[Data records]

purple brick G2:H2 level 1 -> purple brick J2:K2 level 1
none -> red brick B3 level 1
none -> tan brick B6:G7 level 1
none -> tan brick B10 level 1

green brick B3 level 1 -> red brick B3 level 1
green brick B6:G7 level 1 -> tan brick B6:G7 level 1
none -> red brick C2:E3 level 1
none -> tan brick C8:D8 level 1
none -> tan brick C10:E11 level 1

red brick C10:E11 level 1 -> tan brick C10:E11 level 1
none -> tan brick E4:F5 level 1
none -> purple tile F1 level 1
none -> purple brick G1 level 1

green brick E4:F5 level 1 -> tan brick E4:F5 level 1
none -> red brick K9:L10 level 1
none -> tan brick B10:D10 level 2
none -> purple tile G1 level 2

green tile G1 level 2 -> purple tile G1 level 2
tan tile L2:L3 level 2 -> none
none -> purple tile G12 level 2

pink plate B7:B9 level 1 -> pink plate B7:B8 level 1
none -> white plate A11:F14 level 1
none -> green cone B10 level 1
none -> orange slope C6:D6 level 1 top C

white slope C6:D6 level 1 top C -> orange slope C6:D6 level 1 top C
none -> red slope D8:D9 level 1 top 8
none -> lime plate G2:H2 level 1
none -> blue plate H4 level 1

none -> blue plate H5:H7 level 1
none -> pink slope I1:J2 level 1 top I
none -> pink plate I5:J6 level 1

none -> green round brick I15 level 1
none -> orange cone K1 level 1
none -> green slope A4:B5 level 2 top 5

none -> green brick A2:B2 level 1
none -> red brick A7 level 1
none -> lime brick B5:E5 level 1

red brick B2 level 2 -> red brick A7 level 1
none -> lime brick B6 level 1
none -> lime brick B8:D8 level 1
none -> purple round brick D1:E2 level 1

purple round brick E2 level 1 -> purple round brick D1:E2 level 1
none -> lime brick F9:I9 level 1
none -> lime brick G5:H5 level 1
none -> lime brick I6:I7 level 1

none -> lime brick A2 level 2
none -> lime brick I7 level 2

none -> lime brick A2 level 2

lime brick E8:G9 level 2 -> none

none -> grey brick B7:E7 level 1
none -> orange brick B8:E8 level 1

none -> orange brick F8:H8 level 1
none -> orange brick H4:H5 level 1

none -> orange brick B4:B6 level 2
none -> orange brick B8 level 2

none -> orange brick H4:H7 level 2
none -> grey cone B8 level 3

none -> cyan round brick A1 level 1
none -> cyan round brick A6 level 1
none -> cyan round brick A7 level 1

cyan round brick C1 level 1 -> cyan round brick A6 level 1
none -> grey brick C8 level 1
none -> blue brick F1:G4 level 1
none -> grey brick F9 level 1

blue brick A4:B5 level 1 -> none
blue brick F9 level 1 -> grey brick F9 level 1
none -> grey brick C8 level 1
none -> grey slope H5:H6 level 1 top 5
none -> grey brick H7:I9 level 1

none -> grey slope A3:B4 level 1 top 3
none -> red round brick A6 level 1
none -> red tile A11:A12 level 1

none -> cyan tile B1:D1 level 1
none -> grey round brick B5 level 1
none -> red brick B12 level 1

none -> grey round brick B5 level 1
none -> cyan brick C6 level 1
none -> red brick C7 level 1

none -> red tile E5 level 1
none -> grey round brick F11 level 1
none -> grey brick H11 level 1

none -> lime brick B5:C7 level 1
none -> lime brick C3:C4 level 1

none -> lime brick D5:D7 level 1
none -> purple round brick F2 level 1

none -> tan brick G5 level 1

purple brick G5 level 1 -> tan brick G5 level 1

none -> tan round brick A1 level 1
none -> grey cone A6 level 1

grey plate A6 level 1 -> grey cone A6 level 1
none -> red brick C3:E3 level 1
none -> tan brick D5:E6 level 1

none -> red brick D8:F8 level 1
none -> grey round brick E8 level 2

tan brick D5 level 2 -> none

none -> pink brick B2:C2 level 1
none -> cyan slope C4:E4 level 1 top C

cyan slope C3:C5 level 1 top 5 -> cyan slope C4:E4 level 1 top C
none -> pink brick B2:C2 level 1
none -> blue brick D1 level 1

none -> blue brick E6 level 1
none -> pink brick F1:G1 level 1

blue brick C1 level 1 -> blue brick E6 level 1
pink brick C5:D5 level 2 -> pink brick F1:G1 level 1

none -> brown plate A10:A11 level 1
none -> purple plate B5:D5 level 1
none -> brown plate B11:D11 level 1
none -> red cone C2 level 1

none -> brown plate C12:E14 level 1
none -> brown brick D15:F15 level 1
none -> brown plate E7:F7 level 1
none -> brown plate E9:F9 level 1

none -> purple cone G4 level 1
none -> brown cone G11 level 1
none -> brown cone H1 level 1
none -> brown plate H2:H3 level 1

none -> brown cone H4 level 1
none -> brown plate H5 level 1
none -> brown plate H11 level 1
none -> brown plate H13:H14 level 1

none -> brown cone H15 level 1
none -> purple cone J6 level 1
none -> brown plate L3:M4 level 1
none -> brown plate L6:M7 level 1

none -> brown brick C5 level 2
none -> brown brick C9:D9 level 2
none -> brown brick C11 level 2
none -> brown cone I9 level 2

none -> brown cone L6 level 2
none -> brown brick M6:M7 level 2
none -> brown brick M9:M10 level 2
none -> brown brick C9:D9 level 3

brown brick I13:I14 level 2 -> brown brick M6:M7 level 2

= PROBLEM REQUIREMENTS =
Copy every record again, keeping each word unchanged.

= WRITTEN ANSWER =
purple brick G2:H2 level 1 -> purple brick J2:K2 level 1
none -> red brick B3 level 1
none -> tan brick B6:G7 level 1
none -> tan brick B10 level 1

green brick B3 level 1 -> red brick B3 level 1
green brick B6:G7 level 1 -> tan brick B6:G7 level 1
none -> red brick C2:E3 level 1
none -> tan brick C8:D8 level 1
none -> tan brick C10:E11 level 1

red brick C10:E11 level 1 -> tan brick C10:E11 level 1
none -> tan brick E4:F5 level 1
none -> purple tile F1 level 1
none -> purple brick G1 level 1

green brick E4:F5 level 1 -> tan brick E4:F5 level 1
none -> red brick K9:L10 level 1
none -> tan brick B10:D10 level 2
none -> purple tile G1 level 2

green tile G1 level 2 -> purple tile G1 level 2
tan tile L2:L3 level 2 -> none
none -> purple tile G12 level 2

pink plate B7:B9 level 1 -> pink plate B7:B8 level 1
none -> white plate A11:F14 level 1
none -> green cone B10 level 1
none -> orange slope C6:D6 level 1 top C

white slope C6:D6 level 1 top C -> orange slope C6:D6 level 1 top C
none -> red slope D8:D9 level 1 top 8
none -> lime plate G2:H2 level 1
none -> blue plate H4 level 1

none -> blue plate H5:H7 level 1
none -> pink slope I1:J2 level 1 top I
none -> pink plate I5:J6 level 1

none -> green round brick I15 level 1
none -> orange cone K1 level 1
none -> green slope A4:B5 level 2 top 5

none -> green brick A2:B2 level 1
none -> red brick A7 level 1
none -> lime brick B5:E5 level 1

red brick B2 level 2 -> red brick A7 level 1
none -> lime brick B6 level 1
none -> lime brick B8:D8 level 1
none -> purple round brick D1:E2 level 1

purple round brick E2 level 1 -> purple round brick D1:E2 level 1
none -> lime brick F9:I9 level 1
none -> lime brick G5:H5 level 1
none -> lime brick I6:I7 level 1

none -> lime brick A2 level 2
none -> lime brick I7 level 2

none -> lime brick A2 level 2

lime brick E8:G9 level 2 -> none

none -> grey brick B7:E7 level 1
none -> orange brick B8:E8 level 1

none -> orange brick F8:H8 level 1
none -> orange brick H4:H5 level 1

none -> orange brick B4:B6 level 2
none -> orange brick B8 level 2

none -> orange brick H4:H7 level 2
none -> grey cone B8 level 3

none -> cyan round brick A1 level 1
none -> cyan round brick A6 level 1
none -> cyan round brick A7 level 1

cyan round brick C1 level 1 -> cyan round brick A6 level 1
none -> grey brick C8 level 1
none -> blue brick F1:G4 level 1
none -> grey brick F9 level 1

blue brick A4:B5 level 1 -> none
blue brick F9 level 1 -> grey brick F9 level 1
none -> grey brick C8 level 1
none -> grey slope H5:H6 level 1 top 5
none -> grey brick H7:I9 level 1

none -> grey slope A3:B4 level 1 top 3
none -> red round brick A6 level 1
none -> red tile A11:A12 level 1

none -> cyan tile B1:D1 level 1
none -> grey round brick B5 level 1
none -> red brick B12 level 1

none -> grey round brick B5 level 1
none -> cyan brick C6 level 1
none -> red brick C7 level 1

none -> red tile E5 level 1
none -> grey round brick F11 level 1
none -> grey brick H11 level 1

none -> lime brick B5:C7 level 1
none -> lime brick C3:C4 level 1

none -> lime brick D5:D7 level 1
none -> purple round brick F2 level 1

none -> tan brick G5 level 1

purple brick G5 level 1 -> tan brick G5 level 1

none -> tan round brick A1 level 1
none -> grey cone A6 level 1

grey plate A6 level 1 -> grey cone A6 level 1
none -> red brick C3:E3 level 1
none -> tan brick D5:E6 level 1

none -> red brick D8:F8 level 1
none -> grey round brick E8 level 2

tan brick D5 level 2 -> none

none -> pink brick B2:C2 level 1
none -> cyan slope C4:E4 level 1 top C

cyan slope C3:C5 level 1 top 5 -> cyan slope C4:E4 level 1 top C
none -> pink brick B2:C2 level 1
none -> blue brick D1 level 1

none -> blue brick E6 level 1
none -> pink brick F1:G1 level 1

blue brick C1 level 1 -> blue brick E6 level 1
pink brick C5:D5 level 2 -> pink brick F1:G1 level 1

none -> brown plate A10:A11 level 1
none -> purple plate B5:D5 level 1
none -> brown plate B11:D11 level 1
none -> red cone C2 level 1

none -> brown plate C12:E14 level 1
none -> brown brick D15:F15 level 1
none -> brown plate E7:F7 level 1
none -> brown plate E9:F9 level 1

none -> purple cone G4 level 1
none -> brown cone G11 level 1
none -> brown cone H1 level 1
none -> brown plate H2:H3 level 1

none -> brown cone H4 level 1
none -> brown plate H5 level 1
none -> brown plate H11 level 1
none -> brown plate H13:H14 level 1

none -> brown cone H15 level 1
none -> purple cone J6 level 1
none -> brown plate L3:M4 level 1
none -> brown plate L6:M7 level 1

none -> brown brick C5 level 2
none -> brown brick C9:D9 level 2
none -> brown brick C11 level 2
none -> brown cone I9 level 2

none -> brown cone L6 level 2
none -> brown brick M6:M7 level 2
none -> brown brick M9:M10 level 2
none -> brown brick C9:D9 level 3

brown brick I13:I14 level 2 -> brown brick M6:M7 level 2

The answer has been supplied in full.